### TASK TO COMPLETE
Return only that part of the material below which starts with the line containing "green egg: 9 -> 10" and goes on through the line containing "brown cake: 0 -> 1", restated exactly.

───

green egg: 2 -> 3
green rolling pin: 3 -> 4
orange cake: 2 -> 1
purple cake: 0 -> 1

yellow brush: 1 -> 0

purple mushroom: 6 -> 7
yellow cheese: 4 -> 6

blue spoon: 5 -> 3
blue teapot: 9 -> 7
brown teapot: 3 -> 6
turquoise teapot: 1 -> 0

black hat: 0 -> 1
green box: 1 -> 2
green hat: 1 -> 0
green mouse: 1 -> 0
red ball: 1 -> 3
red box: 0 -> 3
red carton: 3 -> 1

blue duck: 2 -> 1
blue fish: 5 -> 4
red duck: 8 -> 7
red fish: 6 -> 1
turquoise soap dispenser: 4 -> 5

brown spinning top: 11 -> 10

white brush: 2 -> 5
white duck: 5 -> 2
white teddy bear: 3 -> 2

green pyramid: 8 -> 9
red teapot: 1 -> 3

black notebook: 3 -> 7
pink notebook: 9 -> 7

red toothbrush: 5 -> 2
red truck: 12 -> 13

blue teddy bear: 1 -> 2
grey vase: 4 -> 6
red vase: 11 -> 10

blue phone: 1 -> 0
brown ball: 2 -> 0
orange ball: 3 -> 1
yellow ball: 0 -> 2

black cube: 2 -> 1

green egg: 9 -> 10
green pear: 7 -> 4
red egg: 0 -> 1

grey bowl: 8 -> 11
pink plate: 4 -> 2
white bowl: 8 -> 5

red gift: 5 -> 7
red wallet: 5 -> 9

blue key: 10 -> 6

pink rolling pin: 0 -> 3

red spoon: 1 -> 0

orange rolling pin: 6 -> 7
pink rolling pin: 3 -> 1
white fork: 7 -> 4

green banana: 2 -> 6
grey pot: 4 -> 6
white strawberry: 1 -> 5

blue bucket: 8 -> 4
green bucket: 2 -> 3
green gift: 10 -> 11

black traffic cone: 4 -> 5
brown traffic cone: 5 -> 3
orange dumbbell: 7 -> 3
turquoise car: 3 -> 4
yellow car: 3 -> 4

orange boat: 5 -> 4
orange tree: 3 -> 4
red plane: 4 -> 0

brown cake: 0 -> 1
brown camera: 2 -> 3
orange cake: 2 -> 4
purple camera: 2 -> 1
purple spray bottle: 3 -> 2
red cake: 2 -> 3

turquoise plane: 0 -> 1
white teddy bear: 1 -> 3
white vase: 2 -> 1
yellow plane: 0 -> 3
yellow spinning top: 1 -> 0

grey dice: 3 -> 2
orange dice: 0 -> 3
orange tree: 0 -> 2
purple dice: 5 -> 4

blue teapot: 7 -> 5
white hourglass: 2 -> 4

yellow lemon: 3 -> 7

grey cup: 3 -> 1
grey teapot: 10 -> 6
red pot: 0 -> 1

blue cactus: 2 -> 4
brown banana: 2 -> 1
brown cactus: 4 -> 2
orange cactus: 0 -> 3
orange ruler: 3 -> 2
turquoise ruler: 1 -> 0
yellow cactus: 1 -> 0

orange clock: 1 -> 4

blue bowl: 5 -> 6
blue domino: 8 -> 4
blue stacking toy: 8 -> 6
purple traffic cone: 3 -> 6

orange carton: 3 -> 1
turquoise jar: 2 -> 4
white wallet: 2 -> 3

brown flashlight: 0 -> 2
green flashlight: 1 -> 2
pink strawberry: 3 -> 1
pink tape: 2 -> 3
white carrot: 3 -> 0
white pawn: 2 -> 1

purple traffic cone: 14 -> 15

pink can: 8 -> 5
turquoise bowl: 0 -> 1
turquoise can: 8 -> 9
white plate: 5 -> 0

───

### EXERCISE RESPONSE
green egg: 9 -> 10
green pear: 7 -> 4
red egg: 0 -> 1

grey bowl: 8 -> 11
pink plate: 4 -> 2
white bowl: 8 -> 5

red gift: 5 -> 7
red wallet: 5 -> 9

blue key: 10 -> 6

pink rolling pin: 0 -> 3

red spoon: 1 -> 0

orange rolling pin: 6 -> 7
pink rolling pin: 3 -> 1
white fork: 7 -> 4

green banana: 2 -> 6
grey pot: 4 -> 6
white strawberry: 1 -> 5

blue bucket: 8 -> 4
green bucket: 2 -> 3
green gift: 10 -> 11

black traffic cone: 4 -> 5
brown traffic cone: 5 -> 3
orange dumbbell: 7 -> 3
turquoise car: 3 -> 4
yellow car: 3 -> 4

orange boat: 5 -> 4
orange tree: 3 -> 4
red plane: 4 -> 0

brown cake: 0 -> 1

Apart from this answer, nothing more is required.